WHAT THE TASK REQUIRES: With the pictures omitted, write out the entries that follow exactly as they stand.

Dataset records
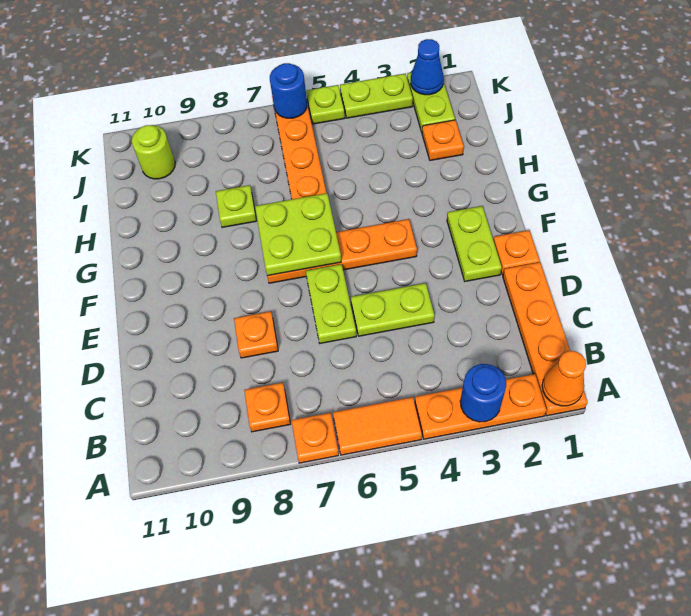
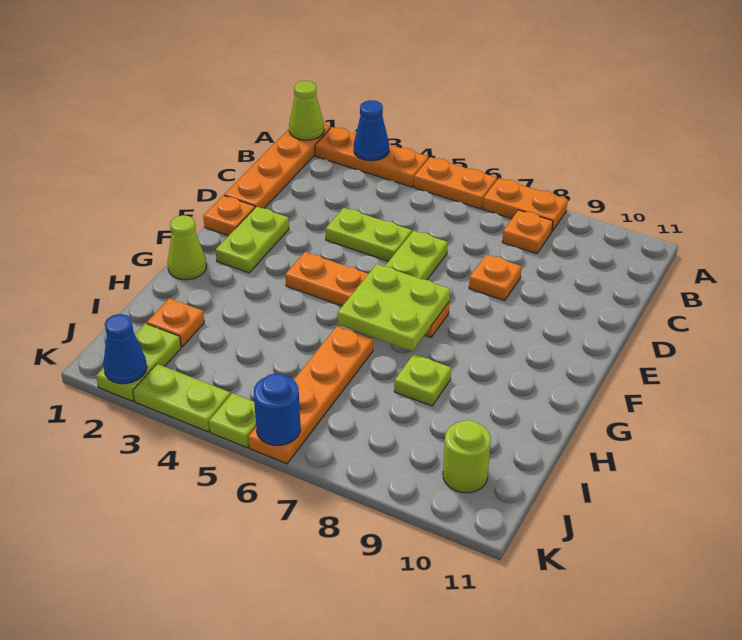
orange cone A1 level 2 -> lime cone A1 level 2
blue round brick A3 level 2 -> blue cone A3 level 2
orange tile A5:A6 level 1 -> orange plate A5:A6 level 1
orange plate A7 level 1 -> orange plate A7:A8 level 1
none -> lime cone G1 level 1

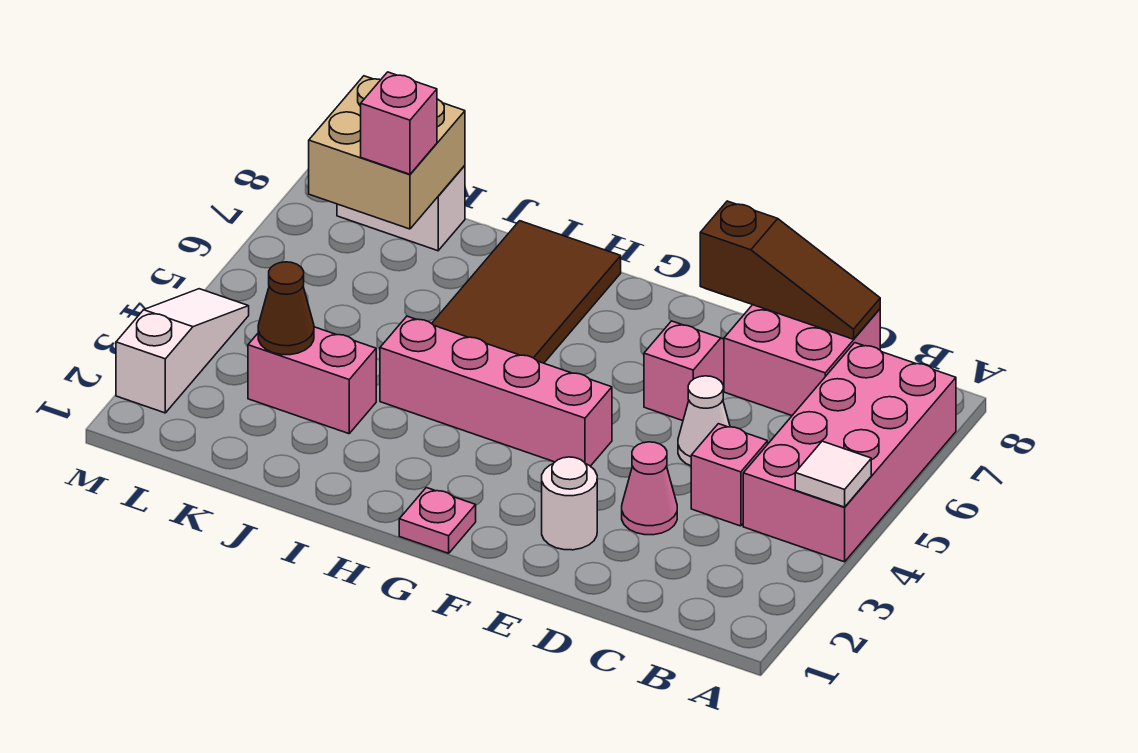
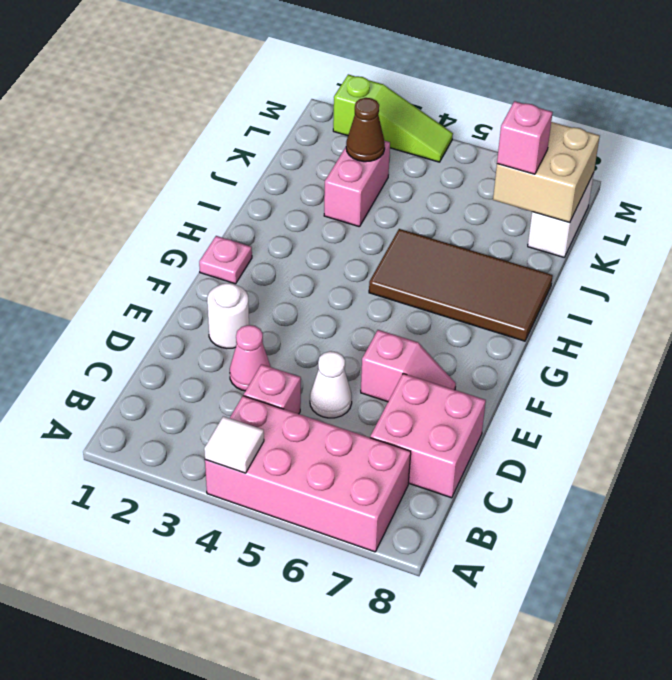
brown slope C8:E8 level 2 top E -> none
pink brick F4:I4 level 1 -> none
white slope M2:M4 level 1 top 2 -> lime slope M2:M4 level 1 top 2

RESULT FOR THIS EXERCISE:
orange cone A1 level 2 -> lime cone A1 level 2
blue round brick A3 level 2 -> blue cone A3 level 2
orange tile A5:A6 level 1 -> orange plate A5:A6 level 1
orange plate A7 level 1 -> orange plate A7:A8 level 1
none -> lime cone G1 level 1

brown slope C8:E8 level 2 top E -> none
pink brick F4:I4 level 1 -> none
white slope M2:M4 level 1 top 2 -> lime slope M2:M4 level 1 top 2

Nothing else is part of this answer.